▸ **DATA FOR PROCESSING**
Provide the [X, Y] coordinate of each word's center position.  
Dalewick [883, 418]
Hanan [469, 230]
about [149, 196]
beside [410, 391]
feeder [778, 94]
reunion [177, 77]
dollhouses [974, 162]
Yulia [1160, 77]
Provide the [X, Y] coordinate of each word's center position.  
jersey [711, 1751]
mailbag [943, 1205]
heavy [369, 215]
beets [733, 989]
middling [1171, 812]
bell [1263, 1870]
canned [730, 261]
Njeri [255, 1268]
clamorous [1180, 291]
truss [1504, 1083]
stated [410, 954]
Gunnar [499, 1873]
---
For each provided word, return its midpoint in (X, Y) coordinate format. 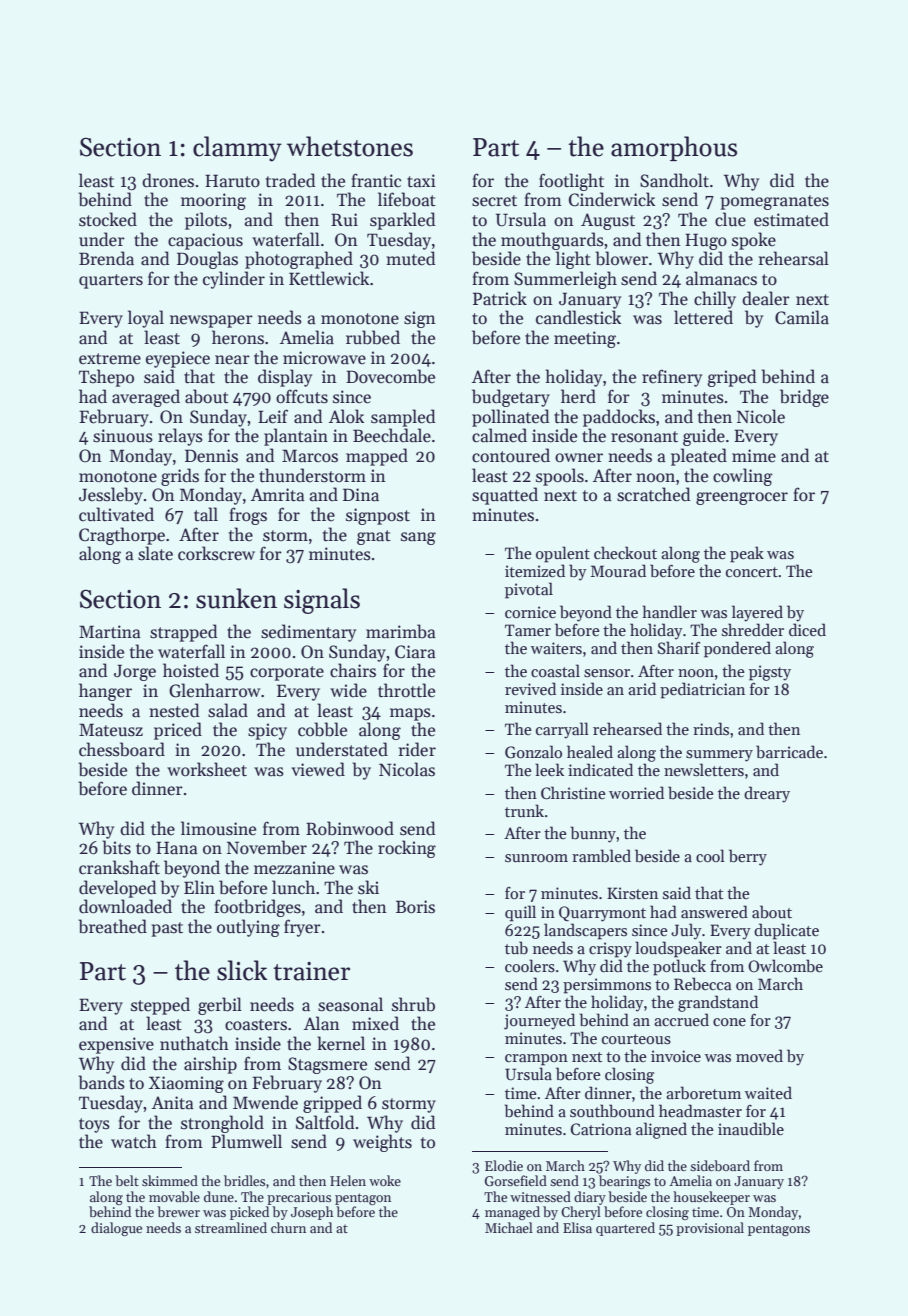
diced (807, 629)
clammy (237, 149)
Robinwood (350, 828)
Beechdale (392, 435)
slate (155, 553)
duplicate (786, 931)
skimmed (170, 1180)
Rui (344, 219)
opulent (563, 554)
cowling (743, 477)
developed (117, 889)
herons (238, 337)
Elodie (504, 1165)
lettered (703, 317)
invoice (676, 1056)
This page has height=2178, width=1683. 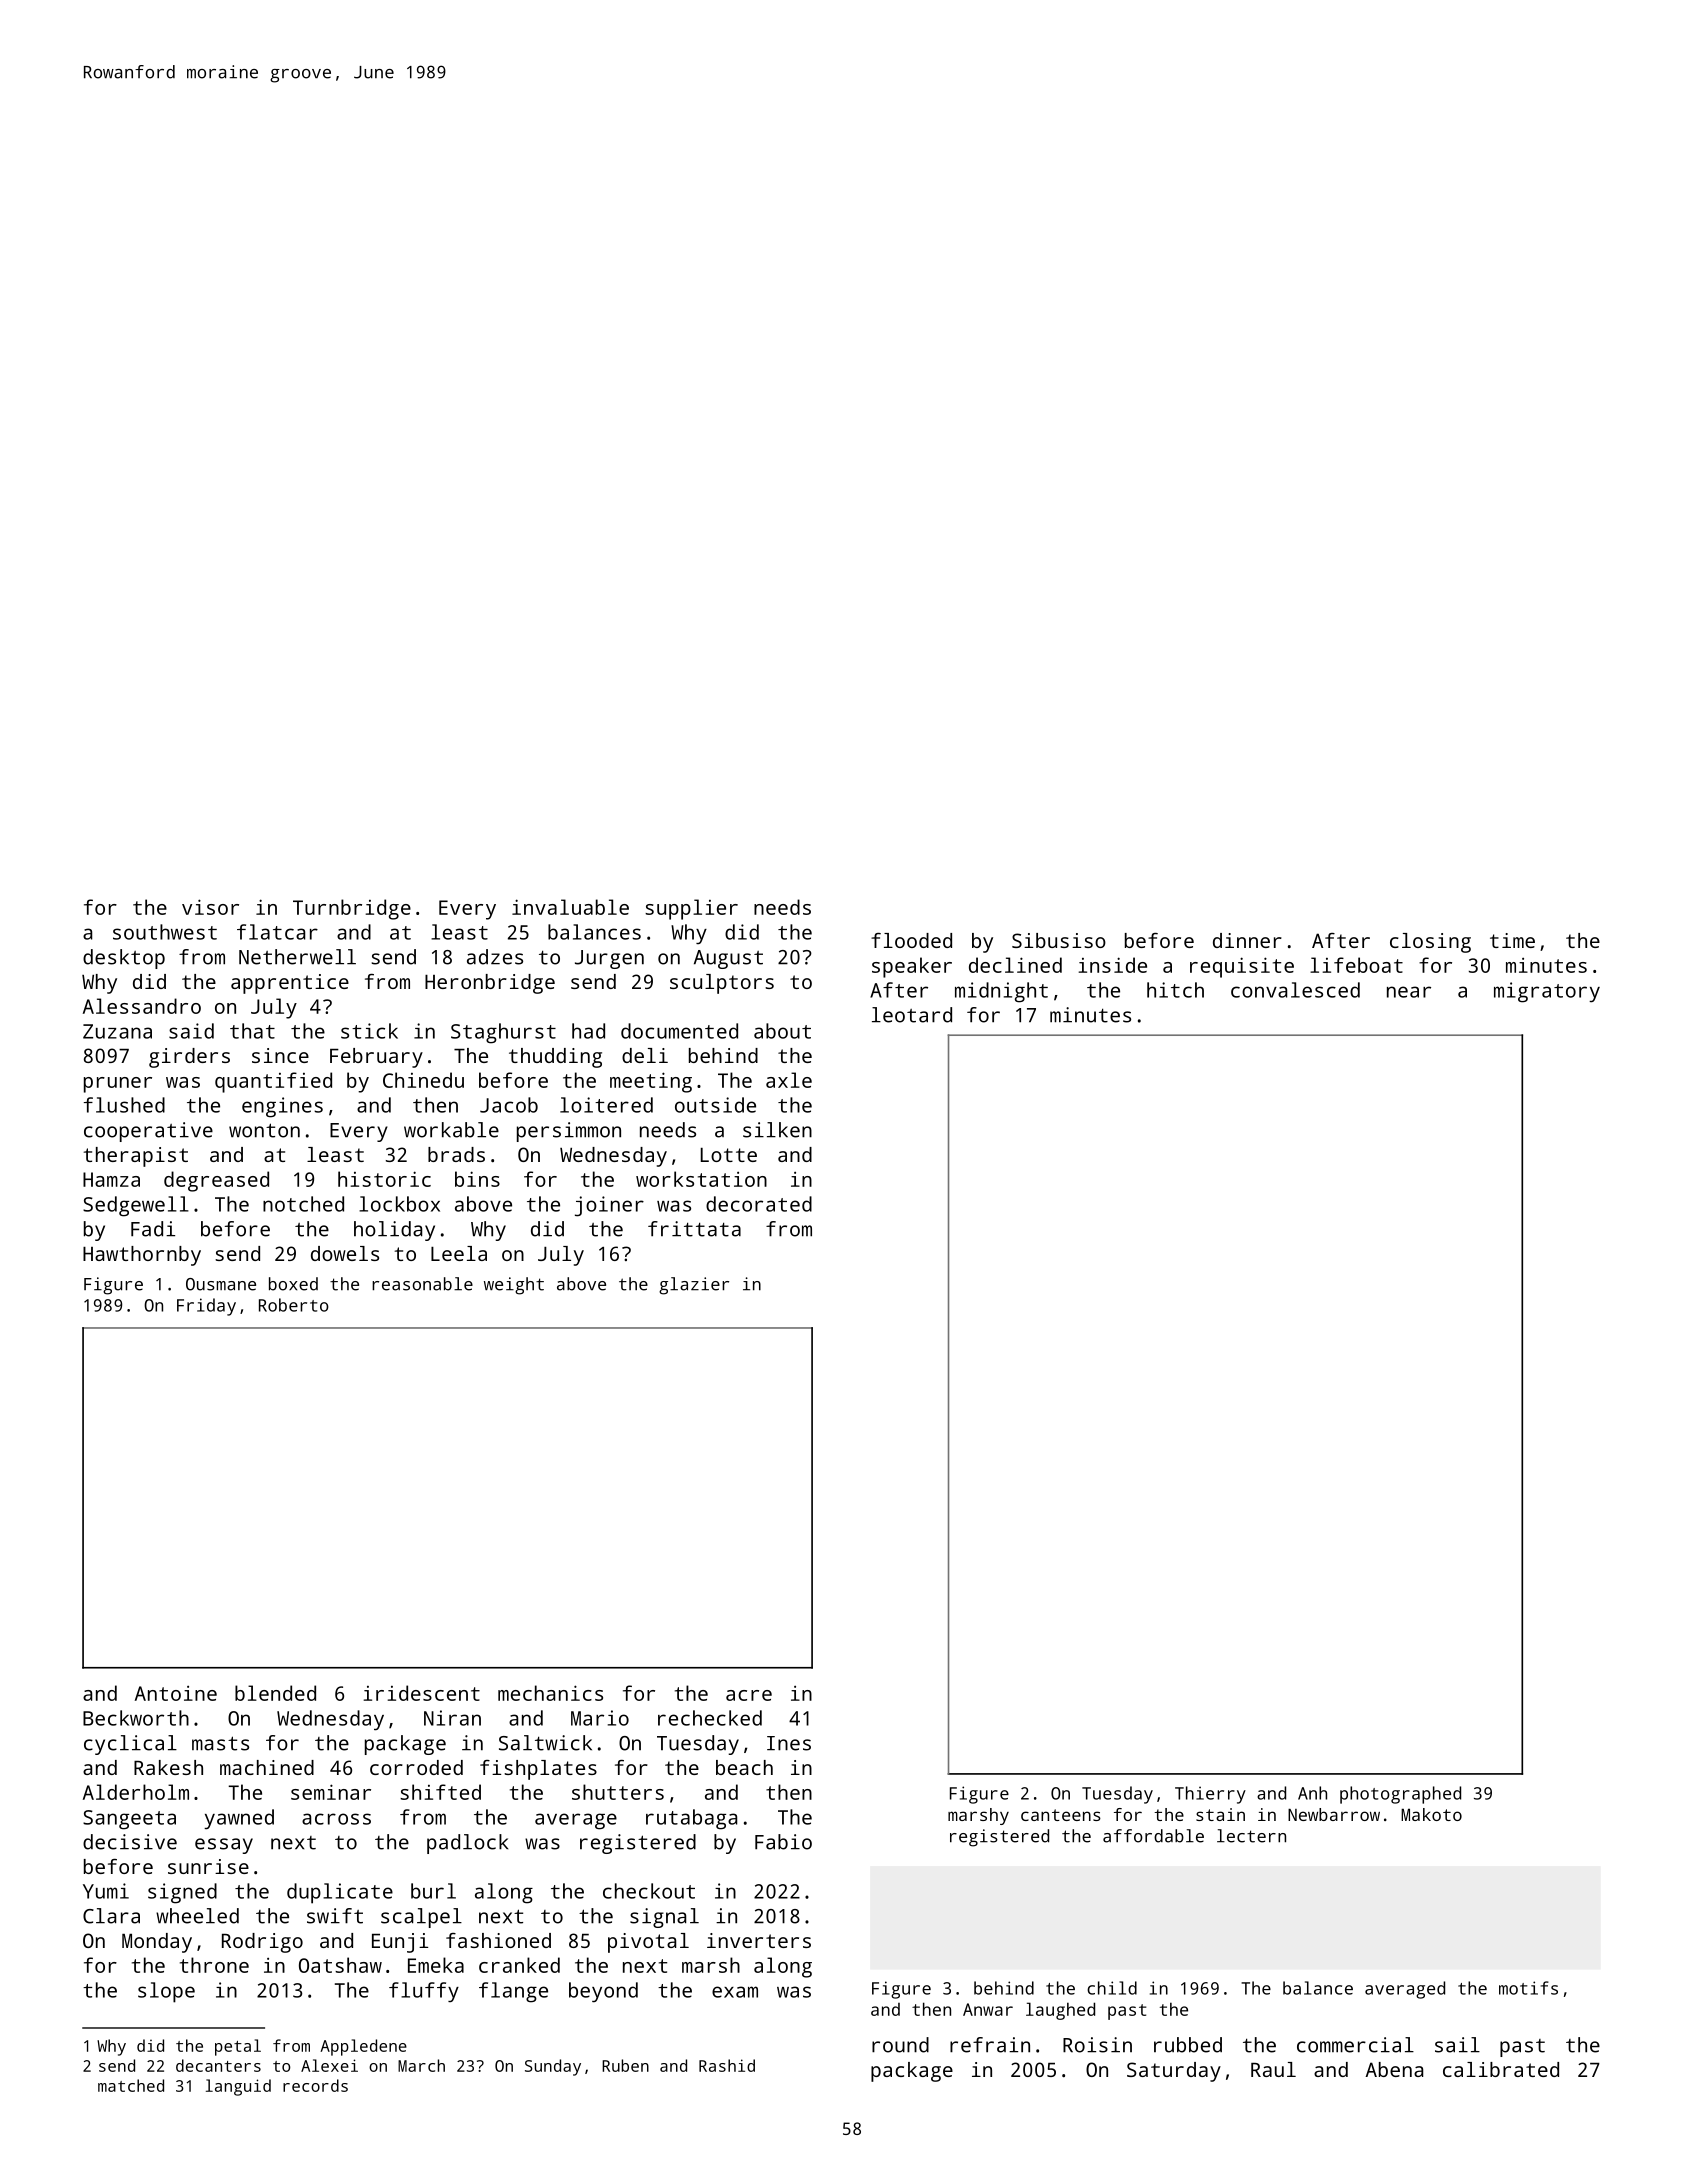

▸ **PROMPT**
Swap "herons" for "egrets" in the lines starting with the line with "Rui (344, 219)" and going on through the line with "This page has height=2178, width=1683.". Return only those lines with the rest unchanged, and leave the pictures out.

▸ **IN RESPONSE**
Rui (344, 219)
opulent (563, 554)
cowling (743, 477)
developed (117, 889)
egrets (238, 337)
Elodie (504, 1165)
lettered (703, 317)
invoice (676, 1056)
This page has height=2178, width=1683. 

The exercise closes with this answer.